* Information given
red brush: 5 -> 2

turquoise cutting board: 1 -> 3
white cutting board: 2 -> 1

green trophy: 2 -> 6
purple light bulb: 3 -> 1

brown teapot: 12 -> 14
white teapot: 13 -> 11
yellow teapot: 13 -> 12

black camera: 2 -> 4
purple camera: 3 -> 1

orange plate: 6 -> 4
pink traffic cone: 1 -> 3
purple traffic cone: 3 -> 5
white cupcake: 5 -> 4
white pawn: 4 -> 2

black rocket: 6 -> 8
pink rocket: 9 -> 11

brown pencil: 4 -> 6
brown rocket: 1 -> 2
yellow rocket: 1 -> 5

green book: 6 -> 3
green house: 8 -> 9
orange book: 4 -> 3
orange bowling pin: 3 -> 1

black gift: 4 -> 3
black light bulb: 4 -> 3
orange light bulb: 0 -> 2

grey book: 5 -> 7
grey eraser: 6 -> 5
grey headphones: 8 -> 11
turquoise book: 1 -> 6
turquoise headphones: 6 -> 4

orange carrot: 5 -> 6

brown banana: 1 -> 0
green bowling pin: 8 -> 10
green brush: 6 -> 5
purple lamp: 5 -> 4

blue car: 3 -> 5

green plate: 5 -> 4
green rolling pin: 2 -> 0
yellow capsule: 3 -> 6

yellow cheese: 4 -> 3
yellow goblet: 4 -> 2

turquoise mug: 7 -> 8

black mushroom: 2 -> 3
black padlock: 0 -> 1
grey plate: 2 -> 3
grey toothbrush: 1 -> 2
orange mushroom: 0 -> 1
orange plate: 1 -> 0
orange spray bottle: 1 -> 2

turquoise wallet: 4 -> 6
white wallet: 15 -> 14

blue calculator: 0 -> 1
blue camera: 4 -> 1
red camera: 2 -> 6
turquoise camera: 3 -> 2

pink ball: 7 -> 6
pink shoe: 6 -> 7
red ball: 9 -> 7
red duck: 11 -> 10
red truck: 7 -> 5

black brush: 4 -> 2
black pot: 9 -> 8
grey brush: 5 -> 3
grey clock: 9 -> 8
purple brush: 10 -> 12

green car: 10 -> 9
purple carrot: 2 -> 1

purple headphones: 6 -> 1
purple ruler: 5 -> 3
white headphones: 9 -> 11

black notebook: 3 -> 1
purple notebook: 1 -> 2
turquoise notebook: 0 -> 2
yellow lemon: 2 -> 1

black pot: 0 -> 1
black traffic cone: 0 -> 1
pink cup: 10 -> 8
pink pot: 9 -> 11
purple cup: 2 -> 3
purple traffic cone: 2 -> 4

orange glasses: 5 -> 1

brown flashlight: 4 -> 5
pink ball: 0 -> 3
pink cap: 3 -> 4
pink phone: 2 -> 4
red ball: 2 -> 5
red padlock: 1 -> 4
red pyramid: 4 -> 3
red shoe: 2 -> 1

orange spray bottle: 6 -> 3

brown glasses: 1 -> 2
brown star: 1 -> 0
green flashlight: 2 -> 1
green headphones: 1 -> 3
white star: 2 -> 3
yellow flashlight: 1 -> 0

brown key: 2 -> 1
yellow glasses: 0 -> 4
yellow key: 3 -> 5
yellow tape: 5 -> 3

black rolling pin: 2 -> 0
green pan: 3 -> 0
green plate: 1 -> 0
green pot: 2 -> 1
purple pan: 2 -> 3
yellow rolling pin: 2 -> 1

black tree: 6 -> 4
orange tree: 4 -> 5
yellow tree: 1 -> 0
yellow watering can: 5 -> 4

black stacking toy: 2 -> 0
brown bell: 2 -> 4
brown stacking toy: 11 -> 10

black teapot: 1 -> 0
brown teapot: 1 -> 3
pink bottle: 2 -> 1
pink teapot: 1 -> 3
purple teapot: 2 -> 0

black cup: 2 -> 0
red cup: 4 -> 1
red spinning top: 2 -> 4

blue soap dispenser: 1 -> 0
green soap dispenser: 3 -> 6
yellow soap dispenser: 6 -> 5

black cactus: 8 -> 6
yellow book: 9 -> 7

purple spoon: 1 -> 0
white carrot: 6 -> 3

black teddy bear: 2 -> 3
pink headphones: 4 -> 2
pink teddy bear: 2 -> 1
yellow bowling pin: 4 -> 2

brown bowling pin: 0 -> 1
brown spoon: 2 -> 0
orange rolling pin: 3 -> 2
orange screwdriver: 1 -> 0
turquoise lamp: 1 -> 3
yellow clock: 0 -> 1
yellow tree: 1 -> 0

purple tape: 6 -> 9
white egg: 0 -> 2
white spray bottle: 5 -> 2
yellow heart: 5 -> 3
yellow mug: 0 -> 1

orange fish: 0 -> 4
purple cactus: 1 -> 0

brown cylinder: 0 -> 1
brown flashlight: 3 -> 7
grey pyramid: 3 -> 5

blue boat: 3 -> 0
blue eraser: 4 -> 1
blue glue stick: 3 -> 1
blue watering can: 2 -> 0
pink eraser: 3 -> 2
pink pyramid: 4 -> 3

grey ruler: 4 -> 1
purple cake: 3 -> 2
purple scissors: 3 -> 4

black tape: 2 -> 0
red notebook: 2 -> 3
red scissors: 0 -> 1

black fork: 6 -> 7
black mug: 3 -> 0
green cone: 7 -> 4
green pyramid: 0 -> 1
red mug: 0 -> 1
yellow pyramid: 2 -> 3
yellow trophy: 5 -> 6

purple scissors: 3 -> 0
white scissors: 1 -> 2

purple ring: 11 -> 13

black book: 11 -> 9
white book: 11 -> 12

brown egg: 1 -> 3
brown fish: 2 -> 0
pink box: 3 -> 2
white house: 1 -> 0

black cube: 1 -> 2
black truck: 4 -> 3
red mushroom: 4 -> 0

* Description of the task
Repeat the listing in its entirety, keeping each line as it is.

* Exercise output
red brush: 5 -> 2

turquoise cutting board: 1 -> 3
white cutting board: 2 -> 1

green trophy: 2 -> 6
purple light bulb: 3 -> 1

brown teapot: 12 -> 14
white teapot: 13 -> 11
yellow teapot: 13 -> 12

black camera: 2 -> 4
purple camera: 3 -> 1

orange plate: 6 -> 4
pink traffic cone: 1 -> 3
purple traffic cone: 3 -> 5
white cupcake: 5 -> 4
white pawn: 4 -> 2

black rocket: 6 -> 8
pink rocket: 9 -> 11

brown pencil: 4 -> 6
brown rocket: 1 -> 2
yellow rocket: 1 -> 5

green book: 6 -> 3
green house: 8 -> 9
orange book: 4 -> 3
orange bowling pin: 3 -> 1

black gift: 4 -> 3
black light bulb: 4 -> 3
orange light bulb: 0 -> 2

grey book: 5 -> 7
grey eraser: 6 -> 5
grey headphones: 8 -> 11
turquoise book: 1 -> 6
turquoise headphones: 6 -> 4

orange carrot: 5 -> 6

brown banana: 1 -> 0
green bowling pin: 8 -> 10
green brush: 6 -> 5
purple lamp: 5 -> 4

blue car: 3 -> 5

green plate: 5 -> 4
green rolling pin: 2 -> 0
yellow capsule: 3 -> 6

yellow cheese: 4 -> 3
yellow goblet: 4 -> 2

turquoise mug: 7 -> 8

black mushroom: 2 -> 3
black padlock: 0 -> 1
grey plate: 2 -> 3
grey toothbrush: 1 -> 2
orange mushroom: 0 -> 1
orange plate: 1 -> 0
orange spray bottle: 1 -> 2

turquoise wallet: 4 -> 6
white wallet: 15 -> 14

blue calculator: 0 -> 1
blue camera: 4 -> 1
red camera: 2 -> 6
turquoise camera: 3 -> 2

pink ball: 7 -> 6
pink shoe: 6 -> 7
red ball: 9 -> 7
red duck: 11 -> 10
red truck: 7 -> 5

black brush: 4 -> 2
black pot: 9 -> 8
grey brush: 5 -> 3
grey clock: 9 -> 8
purple brush: 10 -> 12

green car: 10 -> 9
purple carrot: 2 -> 1

purple headphones: 6 -> 1
purple ruler: 5 -> 3
white headphones: 9 -> 11

black notebook: 3 -> 1
purple notebook: 1 -> 2
turquoise notebook: 0 -> 2
yellow lemon: 2 -> 1

black pot: 0 -> 1
black traffic cone: 0 -> 1
pink cup: 10 -> 8
pink pot: 9 -> 11
purple cup: 2 -> 3
purple traffic cone: 2 -> 4

orange glasses: 5 -> 1

brown flashlight: 4 -> 5
pink ball: 0 -> 3
pink cap: 3 -> 4
pink phone: 2 -> 4
red ball: 2 -> 5
red padlock: 1 -> 4
red pyramid: 4 -> 3
red shoe: 2 -> 1

orange spray bottle: 6 -> 3

brown glasses: 1 -> 2
brown star: 1 -> 0
green flashlight: 2 -> 1
green headphones: 1 -> 3
white star: 2 -> 3
yellow flashlight: 1 -> 0

brown key: 2 -> 1
yellow glasses: 0 -> 4
yellow key: 3 -> 5
yellow tape: 5 -> 3

black rolling pin: 2 -> 0
green pan: 3 -> 0
green plate: 1 -> 0
green pot: 2 -> 1
purple pan: 2 -> 3
yellow rolling pin: 2 -> 1

black tree: 6 -> 4
orange tree: 4 -> 5
yellow tree: 1 -> 0
yellow watering can: 5 -> 4

black stacking toy: 2 -> 0
brown bell: 2 -> 4
brown stacking toy: 11 -> 10

black teapot: 1 -> 0
brown teapot: 1 -> 3
pink bottle: 2 -> 1
pink teapot: 1 -> 3
purple teapot: 2 -> 0

black cup: 2 -> 0
red cup: 4 -> 1
red spinning top: 2 -> 4

blue soap dispenser: 1 -> 0
green soap dispenser: 3 -> 6
yellow soap dispenser: 6 -> 5

black cactus: 8 -> 6
yellow book: 9 -> 7

purple spoon: 1 -> 0
white carrot: 6 -> 3

black teddy bear: 2 -> 3
pink headphones: 4 -> 2
pink teddy bear: 2 -> 1
yellow bowling pin: 4 -> 2

brown bowling pin: 0 -> 1
brown spoon: 2 -> 0
orange rolling pin: 3 -> 2
orange screwdriver: 1 -> 0
turquoise lamp: 1 -> 3
yellow clock: 0 -> 1
yellow tree: 1 -> 0

purple tape: 6 -> 9
white egg: 0 -> 2
white spray bottle: 5 -> 2
yellow heart: 5 -> 3
yellow mug: 0 -> 1

orange fish: 0 -> 4
purple cactus: 1 -> 0

brown cylinder: 0 -> 1
brown flashlight: 3 -> 7
grey pyramid: 3 -> 5

blue boat: 3 -> 0
blue eraser: 4 -> 1
blue glue stick: 3 -> 1
blue watering can: 2 -> 0
pink eraser: 3 -> 2
pink pyramid: 4 -> 3

grey ruler: 4 -> 1
purple cake: 3 -> 2
purple scissors: 3 -> 4

black tape: 2 -> 0
red notebook: 2 -> 3
red scissors: 0 -> 1

black fork: 6 -> 7
black mug: 3 -> 0
green cone: 7 -> 4
green pyramid: 0 -> 1
red mug: 0 -> 1
yellow pyramid: 2 -> 3
yellow trophy: 5 -> 6

purple scissors: 3 -> 0
white scissors: 1 -> 2

purple ring: 11 -> 13

black book: 11 -> 9
white book: 11 -> 12

brown egg: 1 -> 3
brown fish: 2 -> 0
pink box: 3 -> 2
white house: 1 -> 0

black cube: 1 -> 2
black truck: 4 -> 3
red mushroom: 4 -> 0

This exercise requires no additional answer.